» **WHAT NEEDS TO BE DONE**
No pictures belong in the copy. Retype exactly, and only, the stretch of lines below from the one with "U3 pin OUT: +15V -> +9V" through the one with "U3: LM2940 -> MCP1700".

Content revision data:
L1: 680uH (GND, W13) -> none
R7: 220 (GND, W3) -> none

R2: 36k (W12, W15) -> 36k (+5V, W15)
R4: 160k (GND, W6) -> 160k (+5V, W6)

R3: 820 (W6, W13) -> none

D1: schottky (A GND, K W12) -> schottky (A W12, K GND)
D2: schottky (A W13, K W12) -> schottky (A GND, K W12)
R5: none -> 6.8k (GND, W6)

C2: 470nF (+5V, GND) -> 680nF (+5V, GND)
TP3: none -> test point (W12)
---
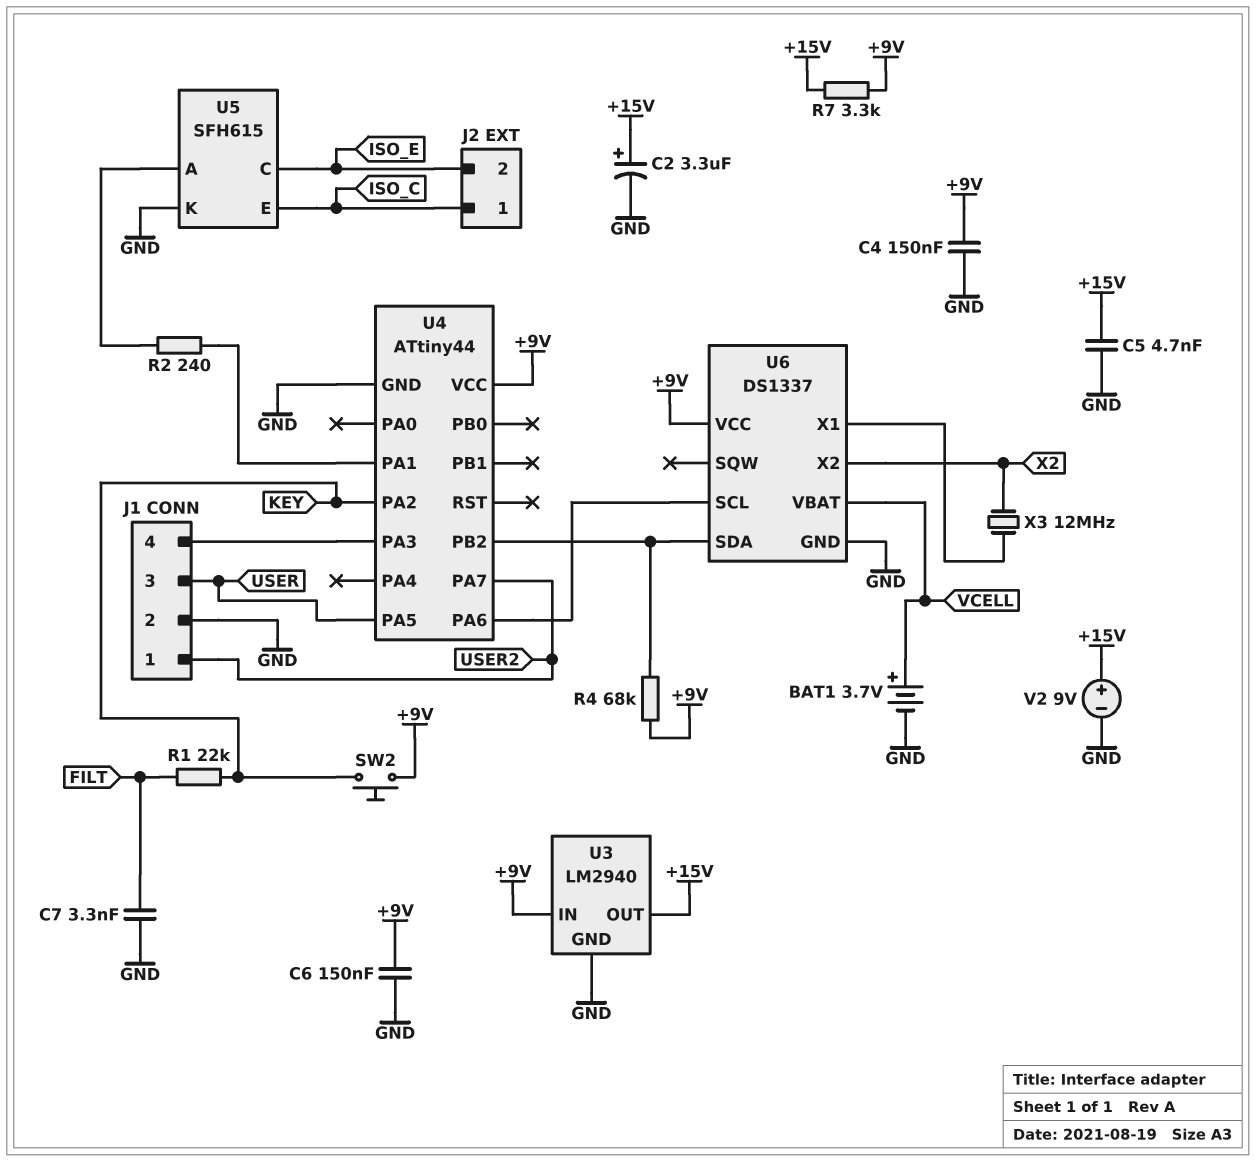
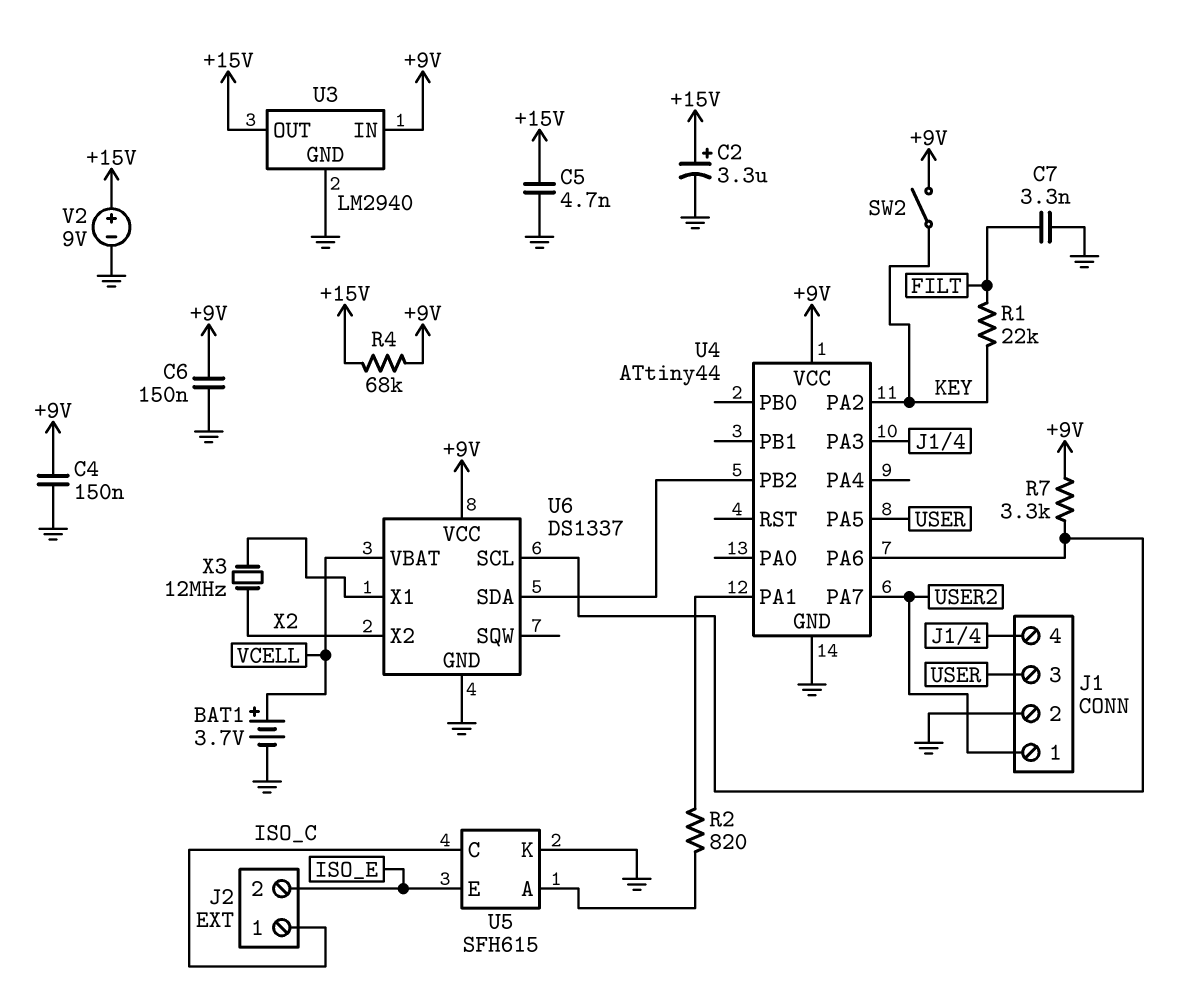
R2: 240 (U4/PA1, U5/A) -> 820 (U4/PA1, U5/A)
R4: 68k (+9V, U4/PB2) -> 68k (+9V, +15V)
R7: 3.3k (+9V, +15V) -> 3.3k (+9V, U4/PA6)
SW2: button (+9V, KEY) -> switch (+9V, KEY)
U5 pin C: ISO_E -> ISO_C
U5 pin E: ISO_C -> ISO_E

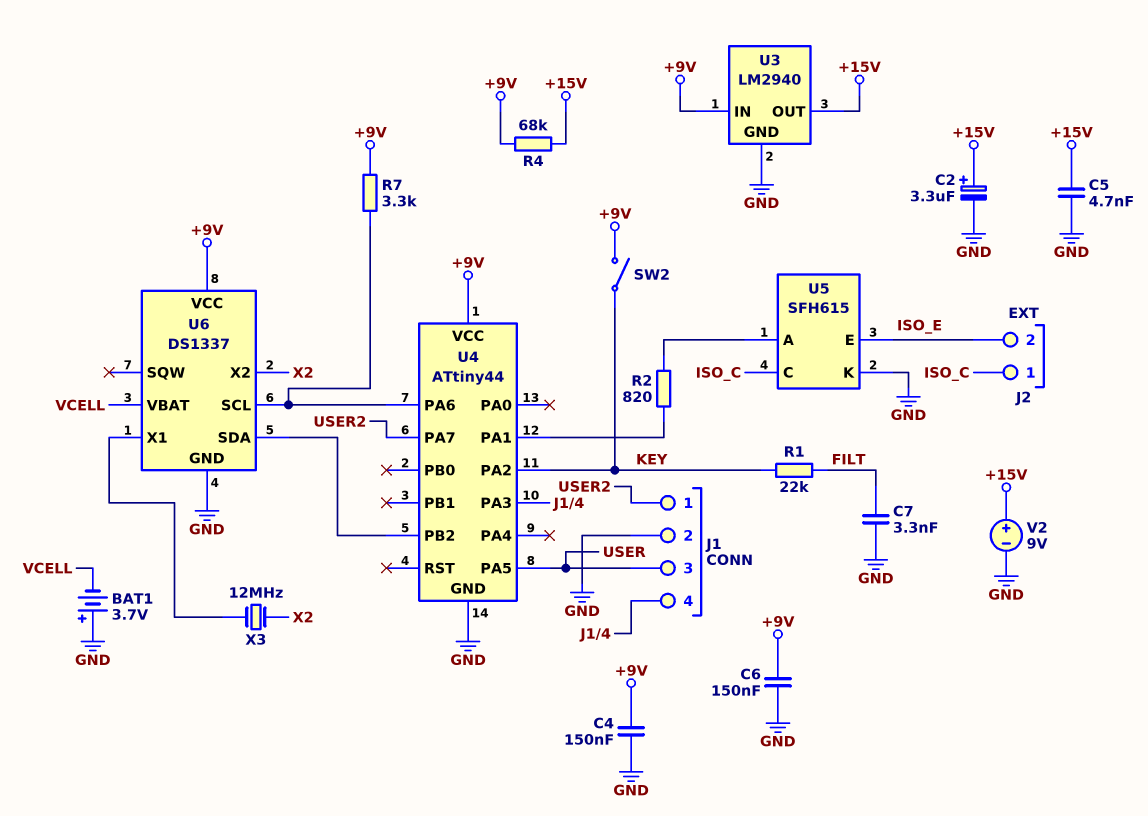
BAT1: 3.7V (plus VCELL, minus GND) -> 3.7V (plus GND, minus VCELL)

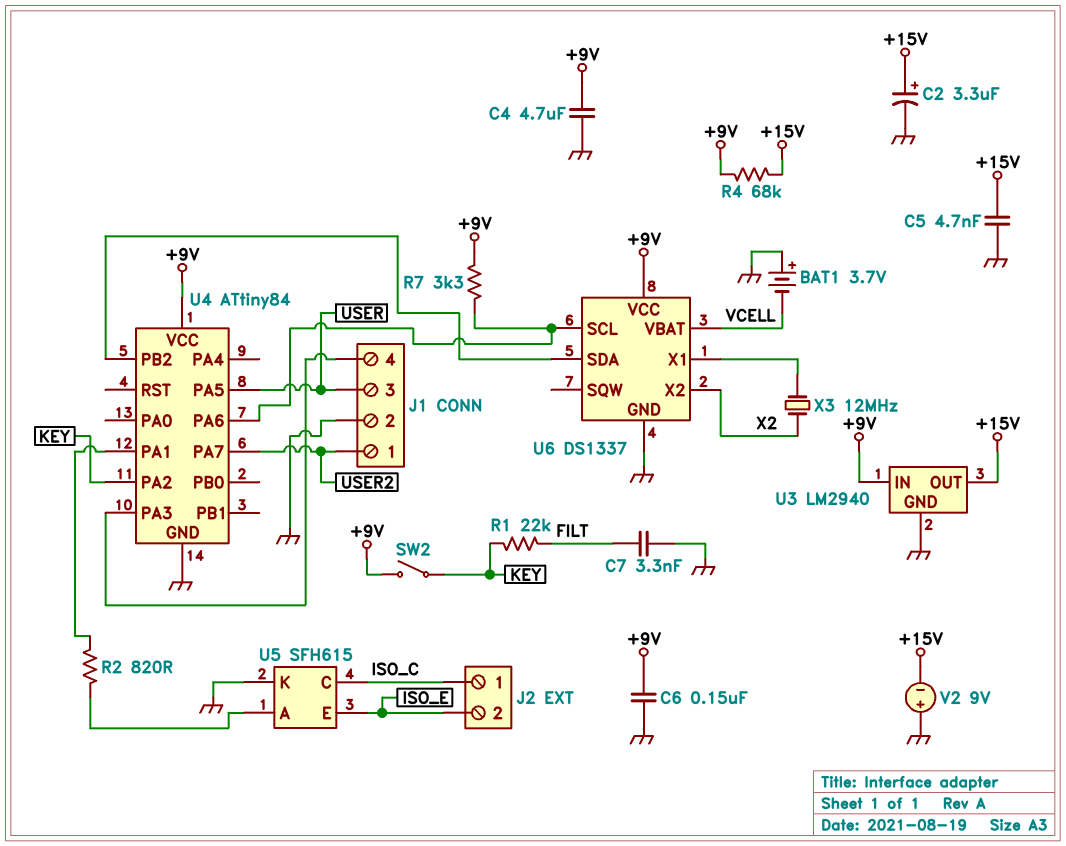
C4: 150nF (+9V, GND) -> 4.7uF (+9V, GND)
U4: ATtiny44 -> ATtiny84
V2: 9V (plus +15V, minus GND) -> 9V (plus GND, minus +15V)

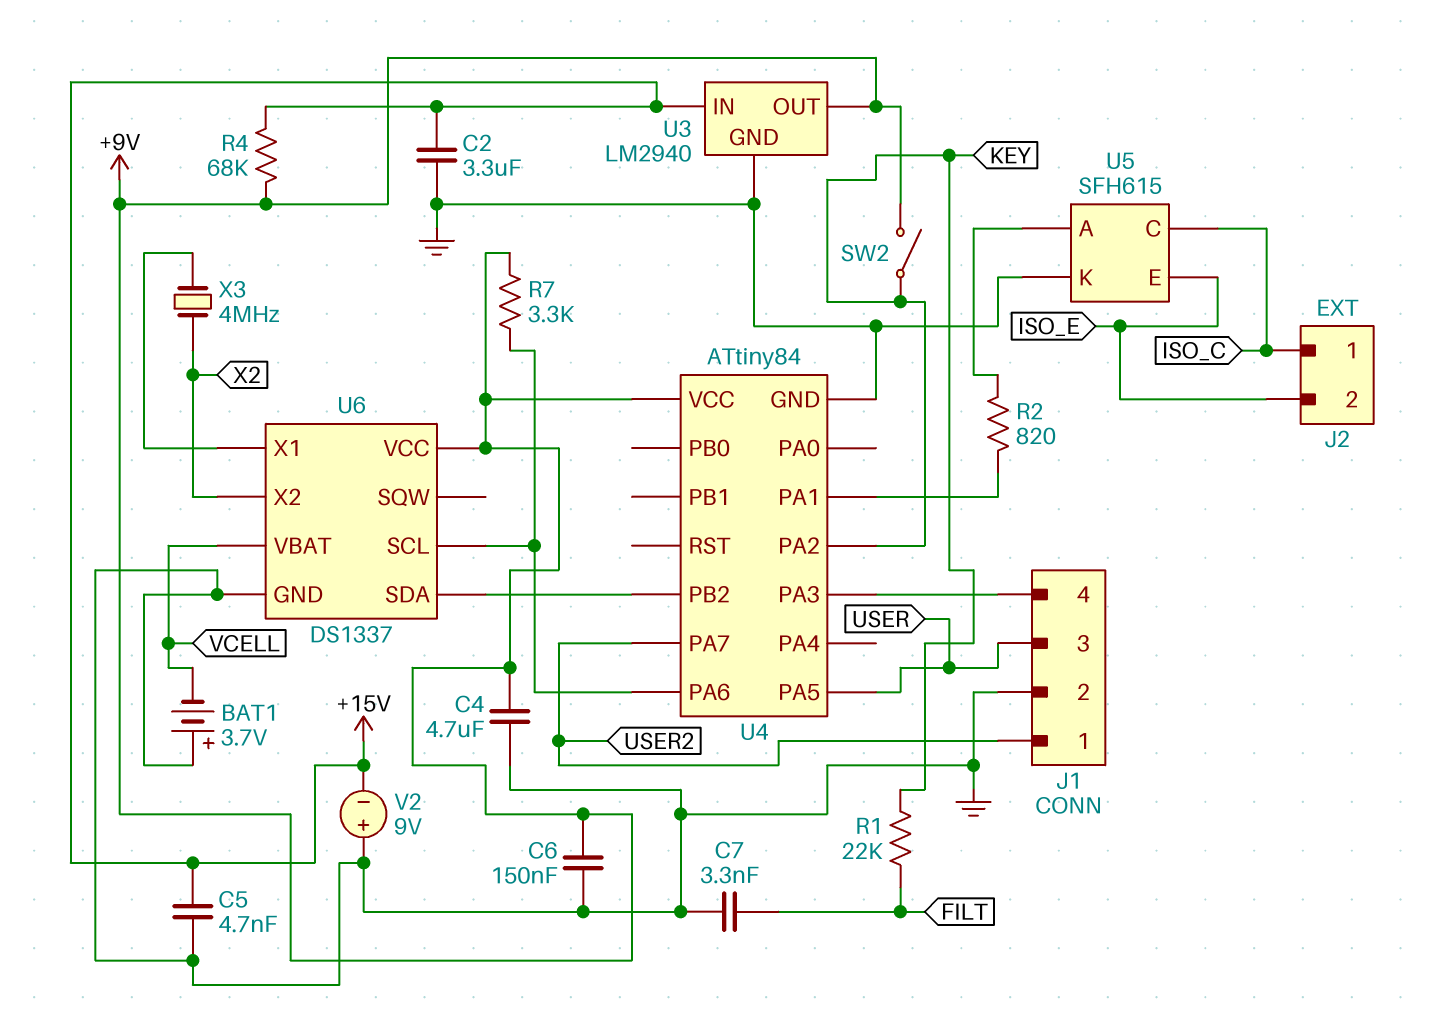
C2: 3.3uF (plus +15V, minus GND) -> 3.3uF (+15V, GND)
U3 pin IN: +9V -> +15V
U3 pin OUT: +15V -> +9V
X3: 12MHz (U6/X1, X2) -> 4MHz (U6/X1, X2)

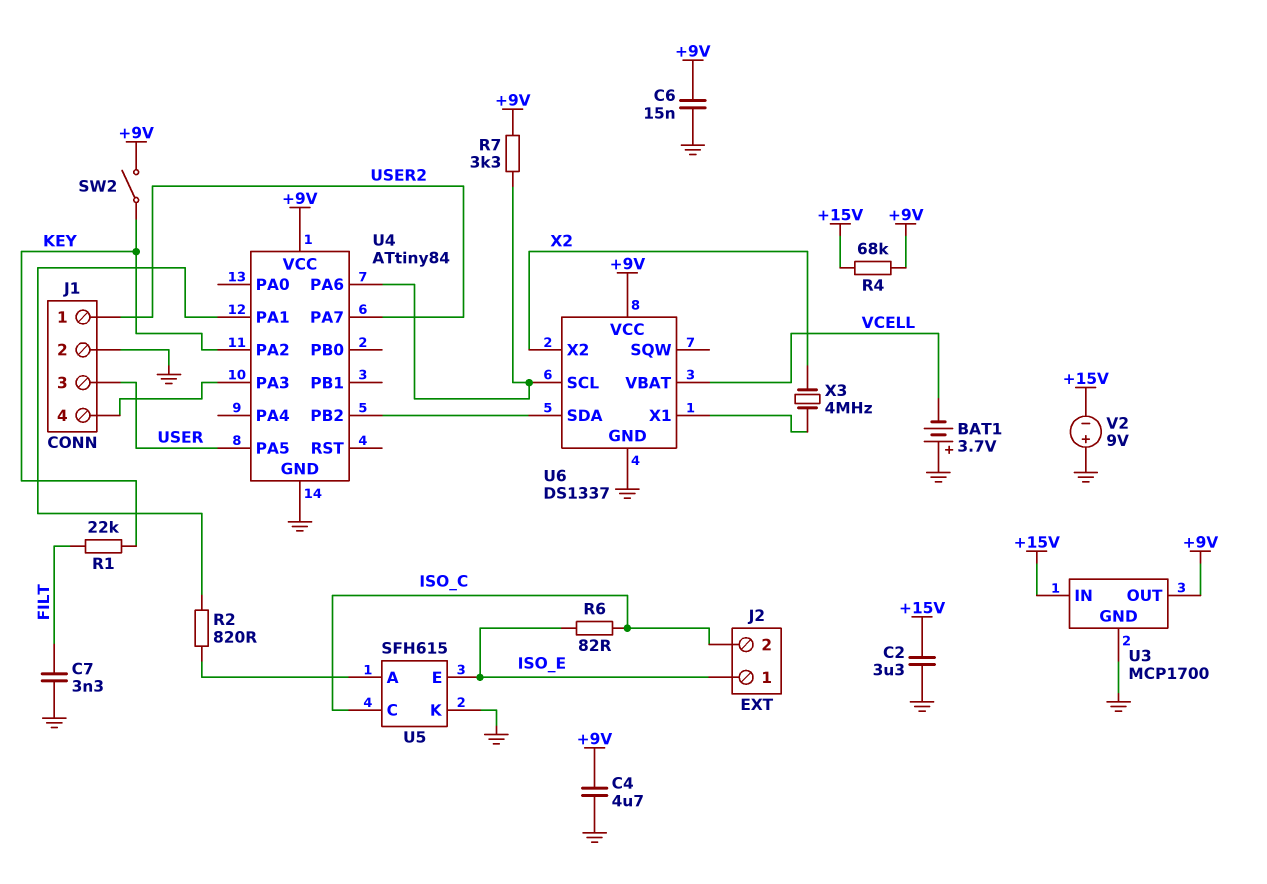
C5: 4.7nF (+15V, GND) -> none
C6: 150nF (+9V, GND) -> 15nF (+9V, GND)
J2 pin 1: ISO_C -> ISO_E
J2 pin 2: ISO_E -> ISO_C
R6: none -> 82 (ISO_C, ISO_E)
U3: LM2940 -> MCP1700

» **TASK RESULT**
U3 pin OUT: +15V -> +9V
X3: 12MHz (U6/X1, X2) -> 4MHz (U6/X1, X2)

C5: 4.7nF (+15V, GND) -> none
C6: 150nF (+9V, GND) -> 15nF (+9V, GND)
J2 pin 1: ISO_C -> ISO_E
J2 pin 2: ISO_E -> ISO_C
R6: none -> 82 (ISO_C, ISO_E)
U3: LM2940 -> MCP1700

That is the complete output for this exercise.